↓
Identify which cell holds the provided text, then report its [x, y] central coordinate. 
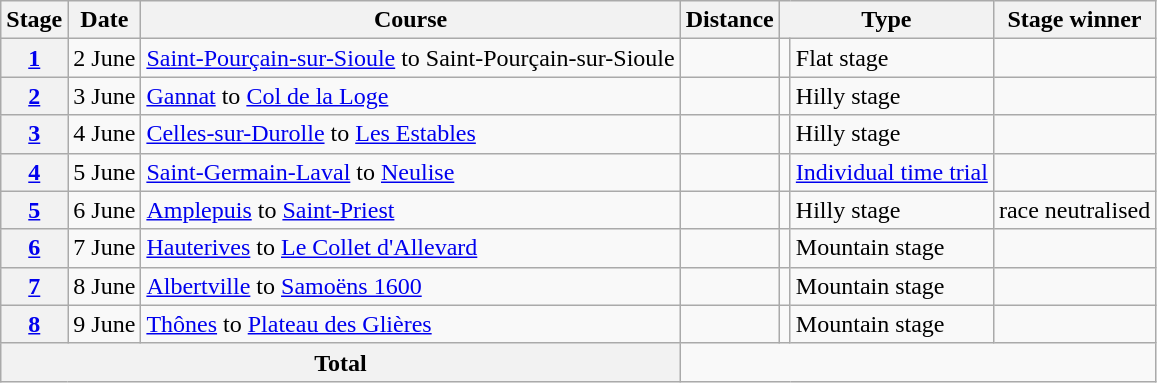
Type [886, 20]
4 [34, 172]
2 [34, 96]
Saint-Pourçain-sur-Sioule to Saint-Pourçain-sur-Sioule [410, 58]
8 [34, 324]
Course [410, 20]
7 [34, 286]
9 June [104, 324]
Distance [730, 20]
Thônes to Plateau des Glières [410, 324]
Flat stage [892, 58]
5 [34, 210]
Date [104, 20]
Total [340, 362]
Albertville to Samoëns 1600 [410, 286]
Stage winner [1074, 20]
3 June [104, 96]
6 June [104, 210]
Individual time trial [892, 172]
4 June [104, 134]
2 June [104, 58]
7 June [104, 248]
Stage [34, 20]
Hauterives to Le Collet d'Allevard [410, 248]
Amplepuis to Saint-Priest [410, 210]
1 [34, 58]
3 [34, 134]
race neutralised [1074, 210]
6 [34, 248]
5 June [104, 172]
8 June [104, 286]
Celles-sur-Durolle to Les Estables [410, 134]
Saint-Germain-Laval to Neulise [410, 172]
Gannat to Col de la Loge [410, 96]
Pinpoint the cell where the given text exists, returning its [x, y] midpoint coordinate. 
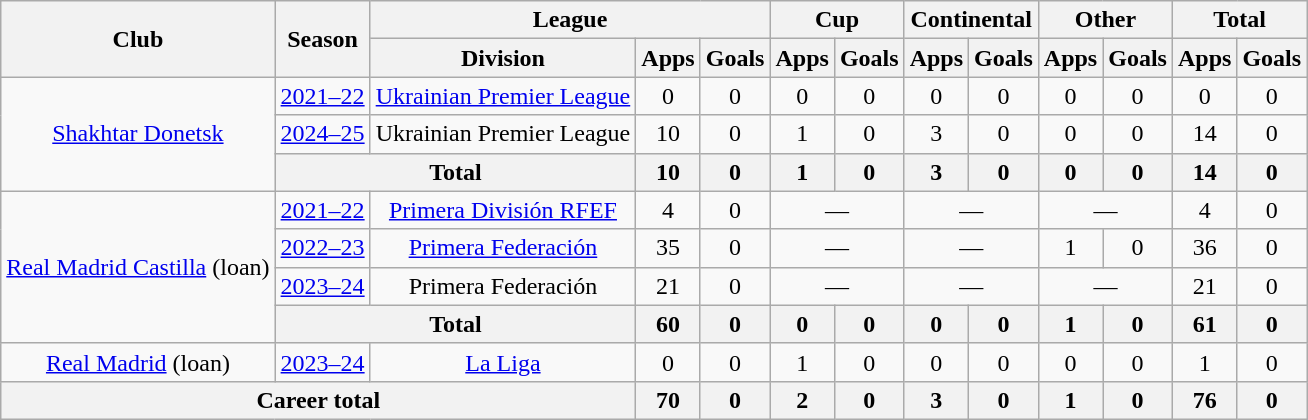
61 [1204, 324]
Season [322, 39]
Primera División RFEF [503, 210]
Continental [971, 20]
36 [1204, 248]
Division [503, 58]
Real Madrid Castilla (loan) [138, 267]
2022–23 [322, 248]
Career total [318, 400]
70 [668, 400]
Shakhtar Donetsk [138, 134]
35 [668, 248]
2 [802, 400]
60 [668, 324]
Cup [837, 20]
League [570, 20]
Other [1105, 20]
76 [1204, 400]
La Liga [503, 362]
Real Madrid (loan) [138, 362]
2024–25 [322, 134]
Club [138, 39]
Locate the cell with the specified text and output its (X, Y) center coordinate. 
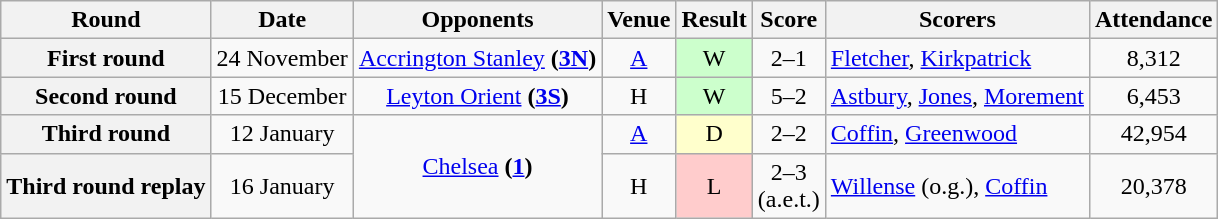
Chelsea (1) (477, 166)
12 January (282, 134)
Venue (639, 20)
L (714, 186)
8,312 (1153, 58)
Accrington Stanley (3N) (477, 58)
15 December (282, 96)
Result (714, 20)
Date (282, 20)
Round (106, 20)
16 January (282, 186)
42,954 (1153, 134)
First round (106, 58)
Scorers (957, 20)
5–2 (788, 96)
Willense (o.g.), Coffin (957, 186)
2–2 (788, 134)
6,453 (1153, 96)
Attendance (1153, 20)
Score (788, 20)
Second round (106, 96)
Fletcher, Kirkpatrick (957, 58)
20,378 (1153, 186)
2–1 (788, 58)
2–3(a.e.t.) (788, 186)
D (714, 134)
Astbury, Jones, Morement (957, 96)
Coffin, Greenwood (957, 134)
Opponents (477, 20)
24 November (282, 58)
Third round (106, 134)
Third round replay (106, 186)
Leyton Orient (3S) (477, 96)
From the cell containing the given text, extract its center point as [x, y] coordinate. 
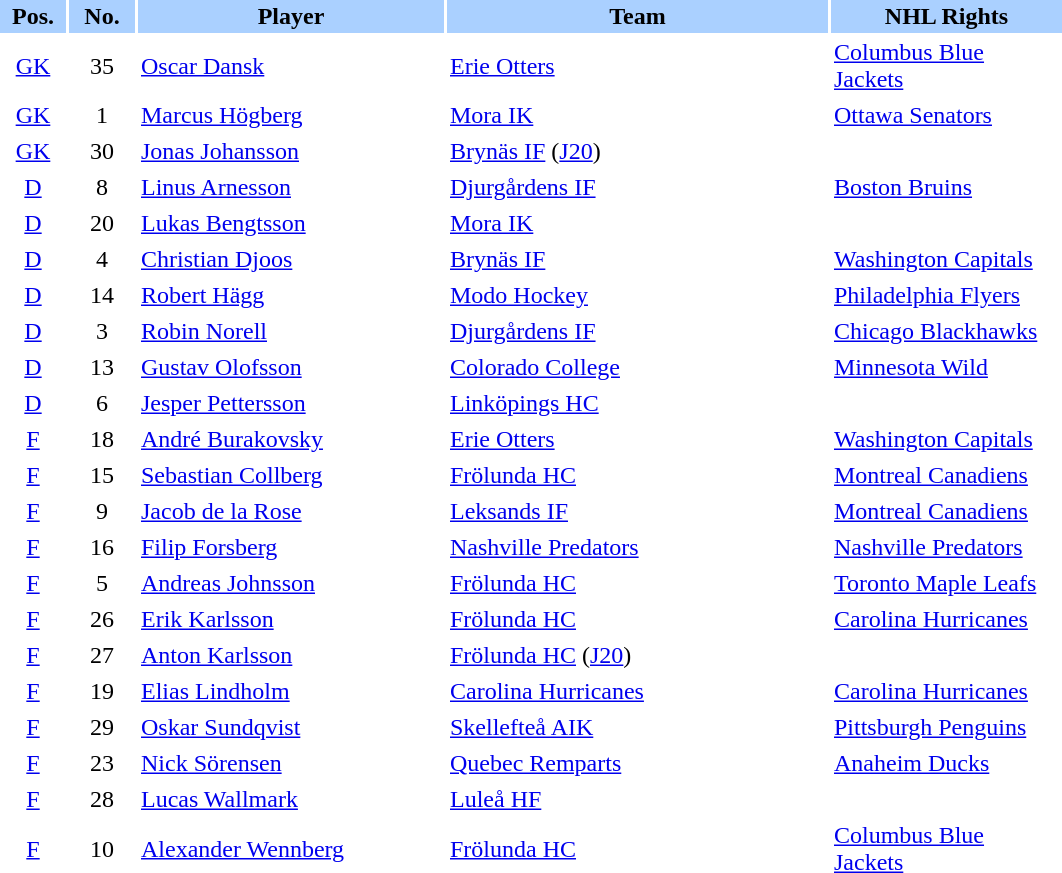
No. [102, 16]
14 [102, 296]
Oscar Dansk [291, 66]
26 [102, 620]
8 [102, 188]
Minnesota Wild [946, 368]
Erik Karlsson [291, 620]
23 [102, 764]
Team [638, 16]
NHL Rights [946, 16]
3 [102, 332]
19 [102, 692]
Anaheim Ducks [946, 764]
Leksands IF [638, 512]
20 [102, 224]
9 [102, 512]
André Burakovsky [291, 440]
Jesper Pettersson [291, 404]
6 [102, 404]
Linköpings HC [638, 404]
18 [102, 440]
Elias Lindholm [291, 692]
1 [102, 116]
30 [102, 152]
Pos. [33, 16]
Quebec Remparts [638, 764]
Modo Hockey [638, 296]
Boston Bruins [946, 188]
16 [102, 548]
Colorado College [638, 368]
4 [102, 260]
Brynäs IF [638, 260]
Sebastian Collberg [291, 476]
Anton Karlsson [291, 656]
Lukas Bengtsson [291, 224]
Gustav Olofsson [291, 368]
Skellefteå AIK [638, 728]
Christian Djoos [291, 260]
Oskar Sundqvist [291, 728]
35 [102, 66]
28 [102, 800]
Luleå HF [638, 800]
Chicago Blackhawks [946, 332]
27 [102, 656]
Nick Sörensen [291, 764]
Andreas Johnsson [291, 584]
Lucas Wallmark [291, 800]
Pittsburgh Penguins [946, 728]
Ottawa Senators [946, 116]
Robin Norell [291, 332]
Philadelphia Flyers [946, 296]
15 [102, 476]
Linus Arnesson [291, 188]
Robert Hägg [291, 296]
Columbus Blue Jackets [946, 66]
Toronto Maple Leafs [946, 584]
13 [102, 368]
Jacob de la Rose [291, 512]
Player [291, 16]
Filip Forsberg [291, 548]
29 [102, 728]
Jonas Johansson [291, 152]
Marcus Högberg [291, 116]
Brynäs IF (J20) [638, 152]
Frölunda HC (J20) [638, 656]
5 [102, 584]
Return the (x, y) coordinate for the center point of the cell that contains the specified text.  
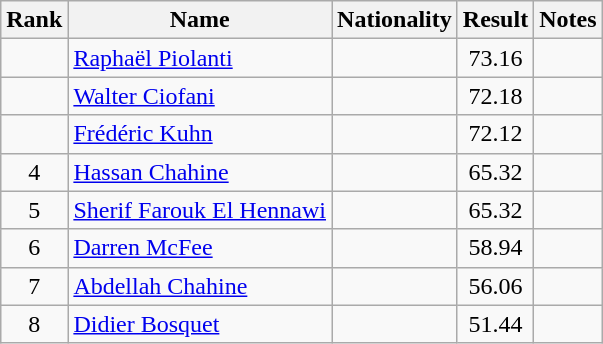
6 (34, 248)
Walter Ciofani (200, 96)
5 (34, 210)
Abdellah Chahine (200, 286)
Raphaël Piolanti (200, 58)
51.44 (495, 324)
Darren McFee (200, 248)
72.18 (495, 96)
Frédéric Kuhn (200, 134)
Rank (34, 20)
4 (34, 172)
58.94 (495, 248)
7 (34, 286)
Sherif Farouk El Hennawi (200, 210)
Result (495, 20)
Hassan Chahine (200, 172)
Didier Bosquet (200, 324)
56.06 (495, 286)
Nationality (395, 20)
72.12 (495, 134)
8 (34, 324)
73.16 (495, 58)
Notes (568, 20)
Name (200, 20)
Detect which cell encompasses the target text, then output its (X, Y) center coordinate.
↑
Copy every line of the records above verbatim, omitting only the picture lines.

Identify which cell holds the provided text, then report its [x, y] central coordinate. 
Type [886, 20]
4 [34, 172]
2 [34, 96]
Saint-Pourçain-sur-Sioule to Saint-Pourçain-sur-Sioule [410, 58]
8 [34, 324]
Course [410, 20]
7 [34, 286]
9 June [104, 324]
Distance [730, 20]
Thônes to Plateau des Glières [410, 324]
Flat stage [892, 58]
5 [34, 210]
Date [104, 20]
Total [340, 362]
Albertville to Samoëns 1600 [410, 286]
Stage winner [1074, 20]
3 June [104, 96]
6 June [104, 210]
Individual time trial [892, 172]
4 June [104, 134]
2 June [104, 58]
7 June [104, 248]
Stage [34, 20]
Hauterives to Le Collet d'Allevard [410, 248]
Amplepuis to Saint-Priest [410, 210]
1 [34, 58]
3 [34, 134]
race neutralised [1074, 210]
6 [34, 248]
5 June [104, 172]
8 June [104, 286]
Celles-sur-Durolle to Les Estables [410, 134]
Saint-Germain-Laval to Neulise [410, 172]
Gannat to Col de la Loge [410, 96]
Pinpoint the cell where the given text exists, returning its [x, y] midpoint coordinate. 
61 [1204, 324]
Season [322, 39]
Primera División RFEF [503, 210]
Continental [971, 20]
36 [1204, 248]
Division [503, 58]
Real Madrid Castilla (loan) [138, 267]
2022–23 [322, 248]
Career total [318, 400]
70 [668, 400]
Shakhtar Donetsk [138, 134]
35 [668, 248]
2 [802, 400]
60 [668, 324]
Cup [837, 20]
League [570, 20]
Other [1105, 20]
76 [1204, 400]
La Liga [503, 362]
Real Madrid (loan) [138, 362]
2024–25 [322, 134]
Club [138, 39]
Locate the cell with the specified text and output its (X, Y) center coordinate. 
Chelsea (1) (477, 166)
12 January (282, 134)
Venue (639, 20)
L (714, 186)
8,312 (1153, 58)
Accrington Stanley (3N) (477, 58)
15 December (282, 96)
Result (714, 20)
Date (282, 20)
Round (106, 20)
16 January (282, 186)
42,954 (1153, 134)
First round (106, 58)
Scorers (957, 20)
5–2 (788, 96)
Willense (o.g.), Coffin (957, 186)
2–2 (788, 134)
6,453 (1153, 96)
Attendance (1153, 20)
Score (788, 20)
Second round (106, 96)
Fletcher, Kirkpatrick (957, 58)
20,378 (1153, 186)
2–1 (788, 58)
2–3(a.e.t.) (788, 186)
D (714, 134)
Astbury, Jones, Morement (957, 96)
Coffin, Greenwood (957, 134)
Opponents (477, 20)
24 November (282, 58)
Third round (106, 134)
Third round replay (106, 186)
Leyton Orient (3S) (477, 96)
From the cell containing the given text, extract its center point as [x, y] coordinate. 
No. [102, 16]
14 [102, 296]
Oscar Dansk [291, 66]
26 [102, 620]
8 [102, 188]
Minnesota Wild [946, 368]
Erik Karlsson [291, 620]
23 [102, 764]
Team [638, 16]
NHL Rights [946, 16]
3 [102, 332]
19 [102, 692]
Anaheim Ducks [946, 764]
Leksands IF [638, 512]
20 [102, 224]
9 [102, 512]
André Burakovsky [291, 440]
Jesper Pettersson [291, 404]
6 [102, 404]
Linköpings HC [638, 404]
18 [102, 440]
Elias Lindholm [291, 692]
1 [102, 116]
30 [102, 152]
Pos. [33, 16]
Quebec Remparts [638, 764]
Modo Hockey [638, 296]
Boston Bruins [946, 188]
16 [102, 548]
Colorado College [638, 368]
4 [102, 260]
Brynäs IF [638, 260]
Sebastian Collberg [291, 476]
Anton Karlsson [291, 656]
Lukas Bengtsson [291, 224]
Gustav Olofsson [291, 368]
Skellefteå AIK [638, 728]
Christian Djoos [291, 260]
Oskar Sundqvist [291, 728]
35 [102, 66]
28 [102, 800]
Luleå HF [638, 800]
Chicago Blackhawks [946, 332]
27 [102, 656]
Nick Sörensen [291, 764]
Andreas Johnsson [291, 584]
Lucas Wallmark [291, 800]
Pittsburgh Penguins [946, 728]
Ottawa Senators [946, 116]
Robin Norell [291, 332]
Philadelphia Flyers [946, 296]
15 [102, 476]
Linus Arnesson [291, 188]
Robert Hägg [291, 296]
Columbus Blue Jackets [946, 66]
Toronto Maple Leafs [946, 584]
13 [102, 368]
Jacob de la Rose [291, 512]
Player [291, 16]
Filip Forsberg [291, 548]
29 [102, 728]
Jonas Johansson [291, 152]
Marcus Högberg [291, 116]
Brynäs IF (J20) [638, 152]
Frölunda HC (J20) [638, 656]
5 [102, 584]
Return the (x, y) coordinate for the center point of the cell that contains the specified text.  
6 (34, 248)
Walter Ciofani (200, 96)
5 (34, 210)
Abdellah Chahine (200, 286)
Raphaël Piolanti (200, 58)
51.44 (495, 324)
Darren McFee (200, 248)
72.18 (495, 96)
Frédéric Kuhn (200, 134)
Rank (34, 20)
4 (34, 172)
58.94 (495, 248)
7 (34, 286)
Sherif Farouk El Hennawi (200, 210)
Result (495, 20)
Hassan Chahine (200, 172)
Didier Bosquet (200, 324)
56.06 (495, 286)
Nationality (395, 20)
72.12 (495, 134)
8 (34, 324)
73.16 (495, 58)
Notes (568, 20)
Name (200, 20)
Detect which cell encompasses the target text, then output its (X, Y) center coordinate.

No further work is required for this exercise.